(Dataset records)
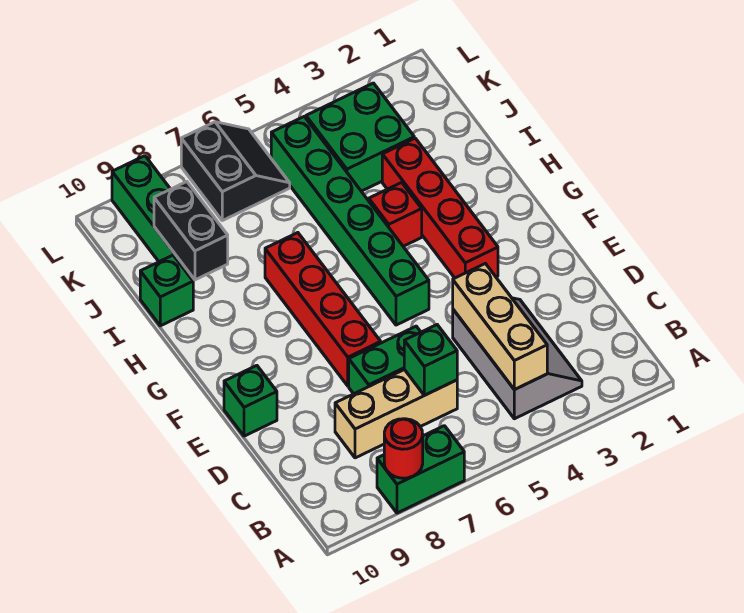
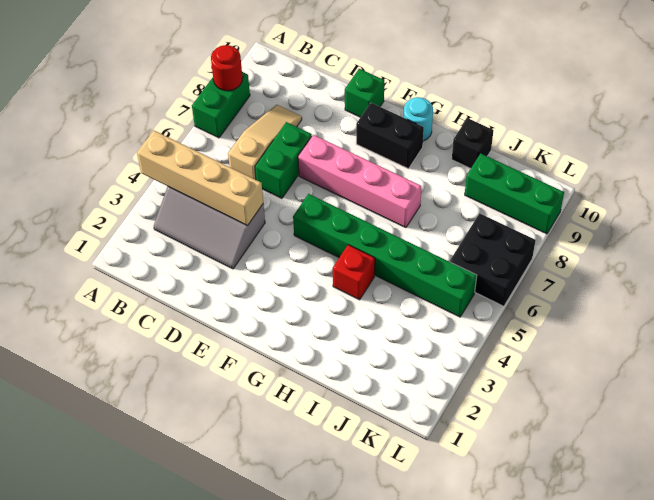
tan 1x3 brick [453,264,547,390] -> tan 1x4 brick [137,131,263,226]
tan 1x3 brick [335,370,457,458] -> tan 1x3 slope [228,105,302,180]
green 1x1 brick [404,325,457,395] -> none
red 1x4 brick [265,233,381,386] -> pink 1x4 brick [298,135,421,228]
red 1x4 brick [382,138,498,278] -> none
none -> cyan 1x1 round brick [404,97,433,141]
black 1x2 brick [154,182,228,280] -> black 1x2 brick moved to [356,103,424,169]
green 1x1 brick [140,255,193,326] -> black 1x1 brick [452,118,493,169]
green 2x2 brick [306,83,414,191] -> none
black 2x2 slope [181,122,290,221] -> black 2x2 brick [450,213,536,306]

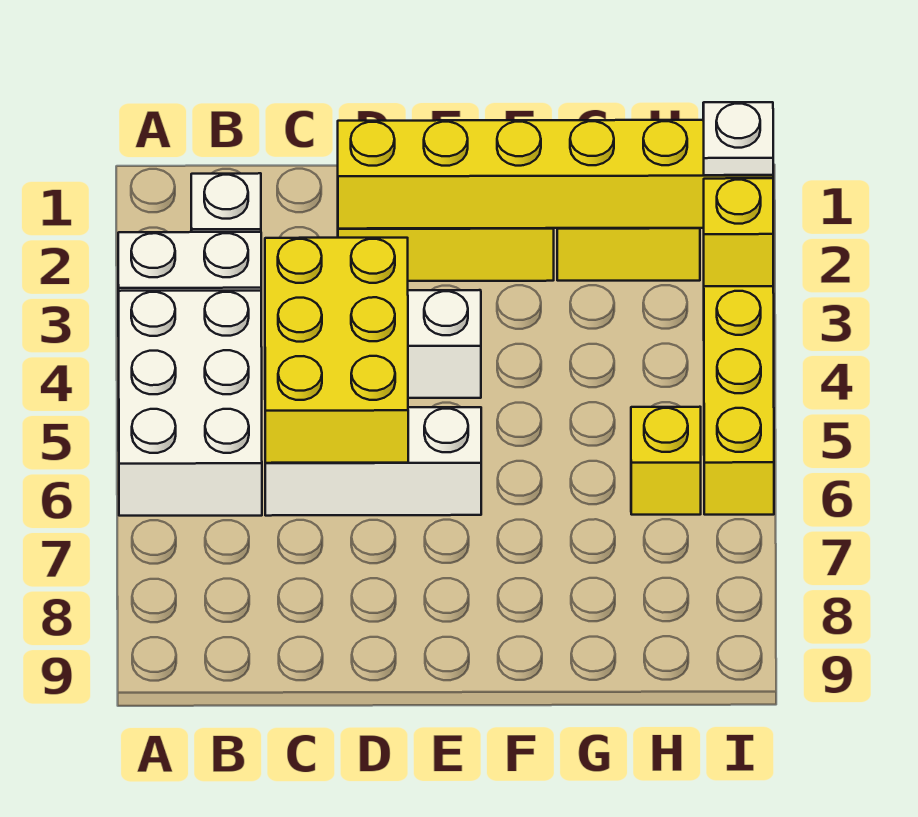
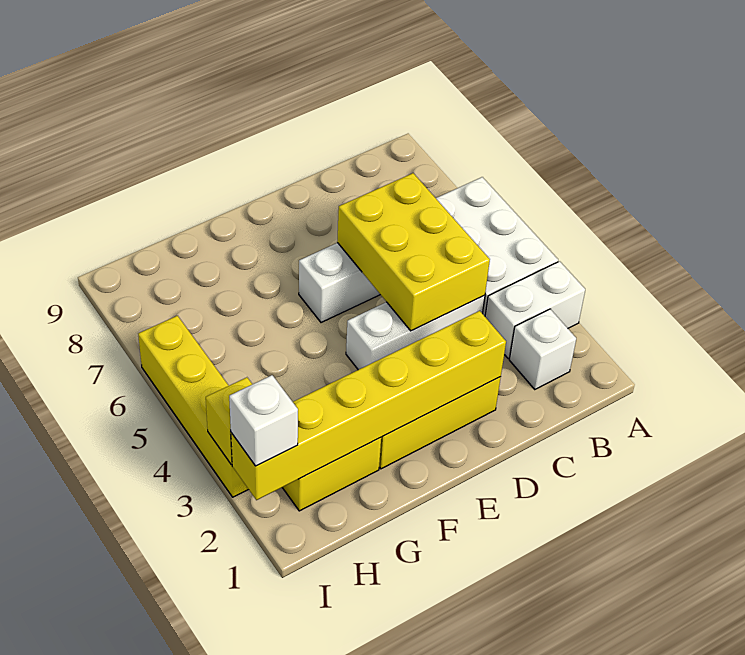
yellow 1x1 brick [631,407,701,515] -> none
white 1x1 plate [703,102,773,175] -> white 1x1 brick [229,375,298,466]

**Exercise instructions**
Transcribe, without alteration, each line from the one with "red 1x4 brick [265,233,381,386]" through the last line of the data; no pictures belong in the copy.

**Solution to this problem**
red 1x4 brick [265,233,381,386] -> pink 1x4 brick [298,135,421,228]
red 1x4 brick [382,138,498,278] -> none
none -> cyan 1x1 round brick [404,97,433,141]
black 1x2 brick [154,182,228,280] -> black 1x2 brick moved to [356,103,424,169]
green 1x1 brick [140,255,193,326] -> black 1x1 brick [452,118,493,169]
green 2x2 brick [306,83,414,191] -> none
black 2x2 slope [181,122,290,221] -> black 2x2 brick [450,213,536,306]

yellow 1x1 brick [631,407,701,515] -> none
white 1x1 plate [703,102,773,175] -> white 1x1 brick [229,375,298,466]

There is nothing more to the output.